__AIM OF THE TASK__: Of all the lines in the entries below, give again exactly those starting at the line containing "cyan plate A4:B4" and ending at the line containing "none -> white brick M3 level 1", both ends included, and no others.

__DATA IN THIS EXERCISE__:
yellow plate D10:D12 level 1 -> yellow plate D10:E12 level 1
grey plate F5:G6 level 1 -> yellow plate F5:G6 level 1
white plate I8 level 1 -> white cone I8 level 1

==

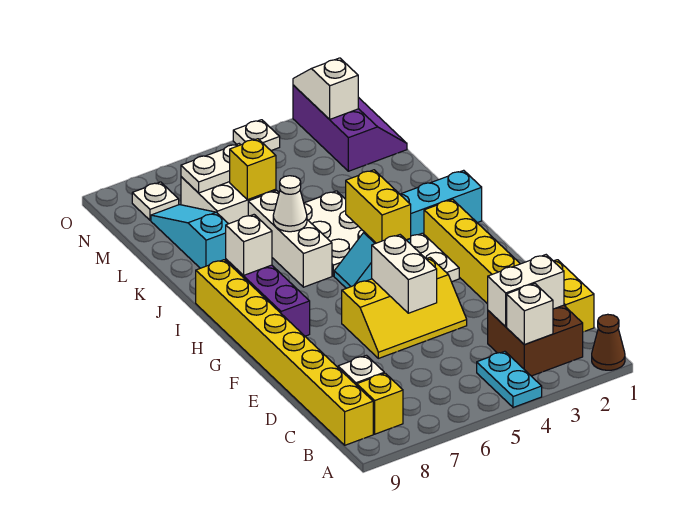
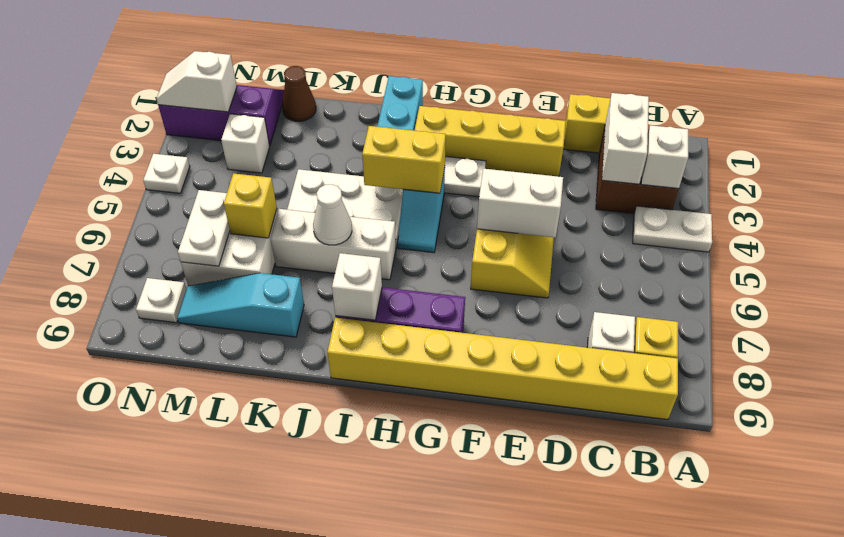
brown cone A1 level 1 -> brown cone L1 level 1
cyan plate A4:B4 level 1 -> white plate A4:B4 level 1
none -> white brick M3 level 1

__ANSWER BOX__:
cyan plate A4:B4 level 1 -> white plate A4:B4 level 1
none -> white brick M3 level 1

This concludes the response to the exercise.